## EXERCISE AIM:
Transcribe exactly each line of the entries, from the opening line to the line with "shifted: orange_star 196,142,300,210", with both of those lines included.

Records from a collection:
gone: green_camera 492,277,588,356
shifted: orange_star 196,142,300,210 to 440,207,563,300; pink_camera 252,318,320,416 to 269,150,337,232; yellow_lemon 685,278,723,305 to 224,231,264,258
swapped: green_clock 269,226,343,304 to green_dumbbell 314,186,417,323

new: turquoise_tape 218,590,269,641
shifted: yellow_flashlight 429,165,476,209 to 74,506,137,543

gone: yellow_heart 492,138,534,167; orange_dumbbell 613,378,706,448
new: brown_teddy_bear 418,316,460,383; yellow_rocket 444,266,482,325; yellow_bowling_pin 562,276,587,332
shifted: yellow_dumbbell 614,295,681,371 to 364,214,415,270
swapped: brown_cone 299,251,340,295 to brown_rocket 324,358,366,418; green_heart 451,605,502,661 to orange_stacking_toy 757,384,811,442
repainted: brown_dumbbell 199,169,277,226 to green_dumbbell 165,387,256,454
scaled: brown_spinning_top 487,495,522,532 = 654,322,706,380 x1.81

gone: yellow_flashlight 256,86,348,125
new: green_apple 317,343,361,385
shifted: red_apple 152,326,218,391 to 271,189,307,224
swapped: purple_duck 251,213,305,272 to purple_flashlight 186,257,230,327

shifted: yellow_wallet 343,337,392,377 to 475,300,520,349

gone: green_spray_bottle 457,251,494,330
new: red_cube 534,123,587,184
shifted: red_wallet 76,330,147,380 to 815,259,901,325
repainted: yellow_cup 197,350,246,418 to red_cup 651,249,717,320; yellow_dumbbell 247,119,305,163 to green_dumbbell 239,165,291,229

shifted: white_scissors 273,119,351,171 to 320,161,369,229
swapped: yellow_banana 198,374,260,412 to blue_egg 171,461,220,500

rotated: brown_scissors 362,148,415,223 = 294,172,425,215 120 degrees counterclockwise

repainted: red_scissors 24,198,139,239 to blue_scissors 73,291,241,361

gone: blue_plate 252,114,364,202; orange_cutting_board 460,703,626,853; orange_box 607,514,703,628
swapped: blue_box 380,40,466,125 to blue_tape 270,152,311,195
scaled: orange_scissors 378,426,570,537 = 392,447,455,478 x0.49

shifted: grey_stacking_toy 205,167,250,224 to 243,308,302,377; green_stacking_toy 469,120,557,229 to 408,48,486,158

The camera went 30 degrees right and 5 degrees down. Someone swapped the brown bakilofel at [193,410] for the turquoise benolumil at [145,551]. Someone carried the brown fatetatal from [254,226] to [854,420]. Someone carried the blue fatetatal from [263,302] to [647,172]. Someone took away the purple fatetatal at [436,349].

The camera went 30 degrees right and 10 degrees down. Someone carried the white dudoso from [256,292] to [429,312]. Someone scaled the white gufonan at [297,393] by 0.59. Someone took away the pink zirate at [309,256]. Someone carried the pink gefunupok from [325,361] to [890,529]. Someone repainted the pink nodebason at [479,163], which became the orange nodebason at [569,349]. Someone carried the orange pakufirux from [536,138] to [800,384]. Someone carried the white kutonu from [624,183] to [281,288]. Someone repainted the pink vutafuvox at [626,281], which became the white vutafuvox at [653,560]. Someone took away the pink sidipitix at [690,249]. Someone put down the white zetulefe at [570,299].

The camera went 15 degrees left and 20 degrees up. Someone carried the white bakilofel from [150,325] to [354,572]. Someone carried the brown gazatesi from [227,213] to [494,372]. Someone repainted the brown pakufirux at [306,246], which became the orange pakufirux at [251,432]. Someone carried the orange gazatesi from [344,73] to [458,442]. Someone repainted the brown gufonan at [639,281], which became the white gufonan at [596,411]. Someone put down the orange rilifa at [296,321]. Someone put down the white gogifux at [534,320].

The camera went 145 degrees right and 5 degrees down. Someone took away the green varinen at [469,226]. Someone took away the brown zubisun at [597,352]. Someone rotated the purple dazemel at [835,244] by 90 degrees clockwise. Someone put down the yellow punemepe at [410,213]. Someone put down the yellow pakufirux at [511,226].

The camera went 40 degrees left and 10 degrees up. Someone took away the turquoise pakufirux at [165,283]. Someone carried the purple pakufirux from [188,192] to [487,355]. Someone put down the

## EXERCISE OUTPUT:
gone: green_camera 492,277,588,356
shifted: orange_star 196,142,300,210 to 440,207,563,300; pink_camera 252,318,320,416 to 269,150,337,232; yellow_lemon 685,278,723,305 to 224,231,264,258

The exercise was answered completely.